What the task requires
Print the data exactly as written, line for line, and leave its pictures behind.

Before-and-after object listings
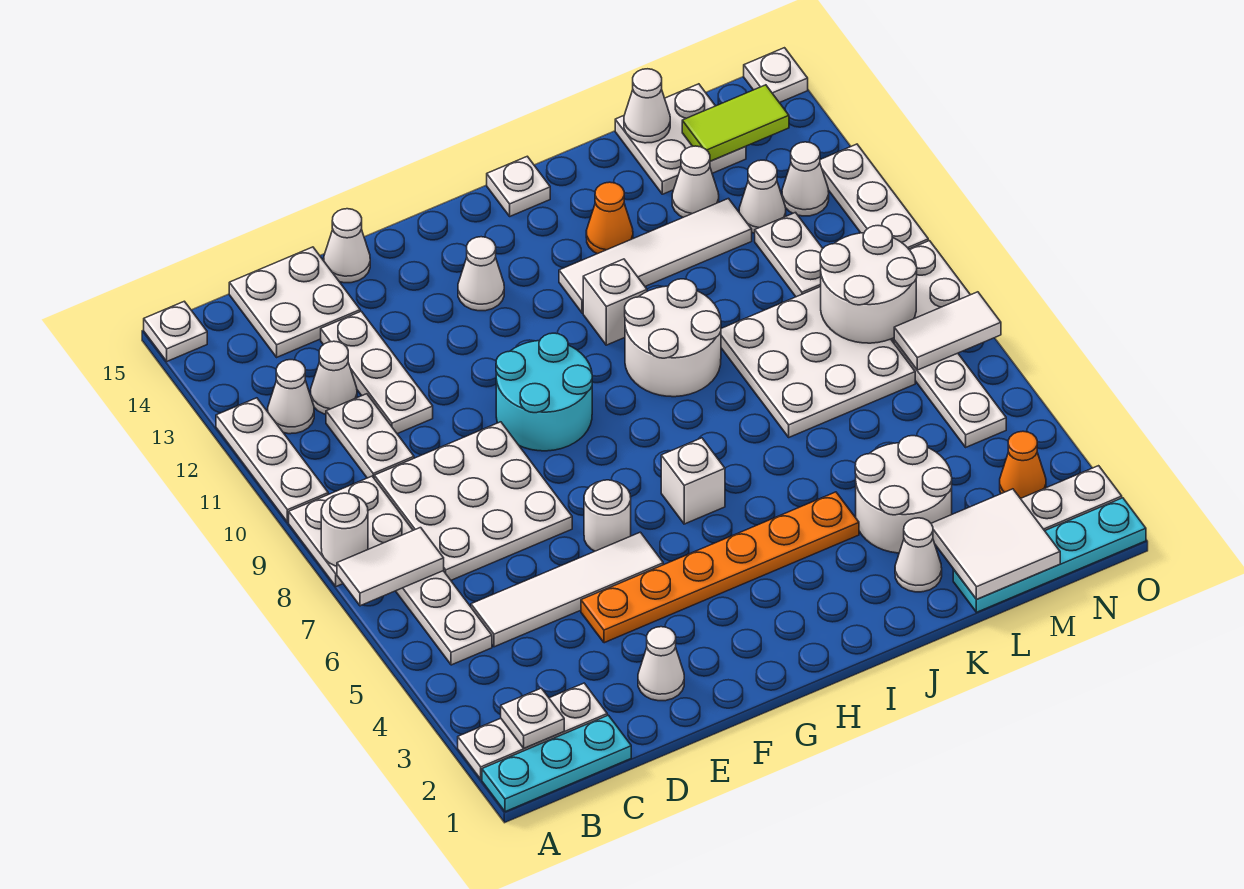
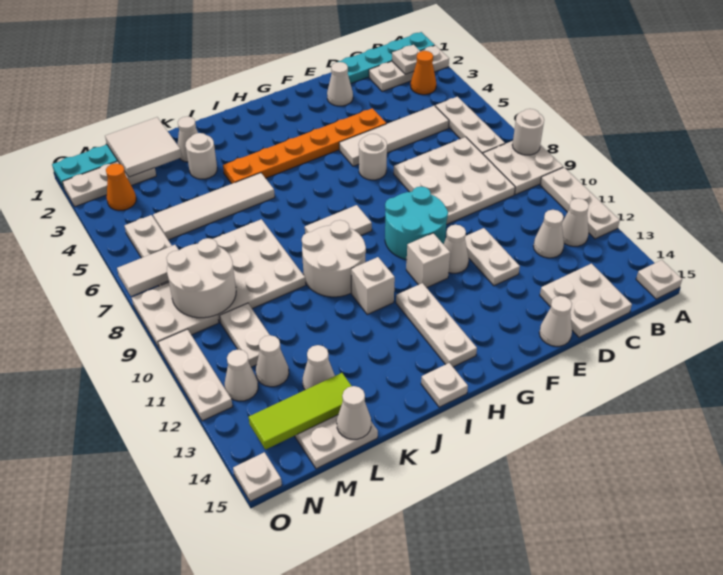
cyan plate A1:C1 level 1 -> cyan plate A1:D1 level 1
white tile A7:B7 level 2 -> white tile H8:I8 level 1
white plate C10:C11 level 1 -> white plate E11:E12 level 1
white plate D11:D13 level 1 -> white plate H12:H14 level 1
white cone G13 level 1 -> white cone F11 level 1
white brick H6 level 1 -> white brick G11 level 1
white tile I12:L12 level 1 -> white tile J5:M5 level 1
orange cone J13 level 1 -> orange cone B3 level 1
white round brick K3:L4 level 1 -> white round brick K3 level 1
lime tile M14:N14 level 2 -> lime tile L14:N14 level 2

Solution to this task
cyan plate A1:C1 level 1 -> cyan plate A1:D1 level 1
white tile A7:B7 level 2 -> white tile H8:I8 level 1
white plate C10:C11 level 1 -> white plate E11:E12 level 1
white plate D11:D13 level 1 -> white plate H12:H14 level 1
white cone G13 level 1 -> white cone F11 level 1
white brick H6 level 1 -> white brick G11 level 1
white tile I12:L12 level 1 -> white tile J5:M5 level 1
orange cone J13 level 1 -> orange cone B3 level 1
white round brick K3:L4 level 1 -> white round brick K3 level 1
lime tile M14:N14 level 2 -> lime tile L14:N14 level 2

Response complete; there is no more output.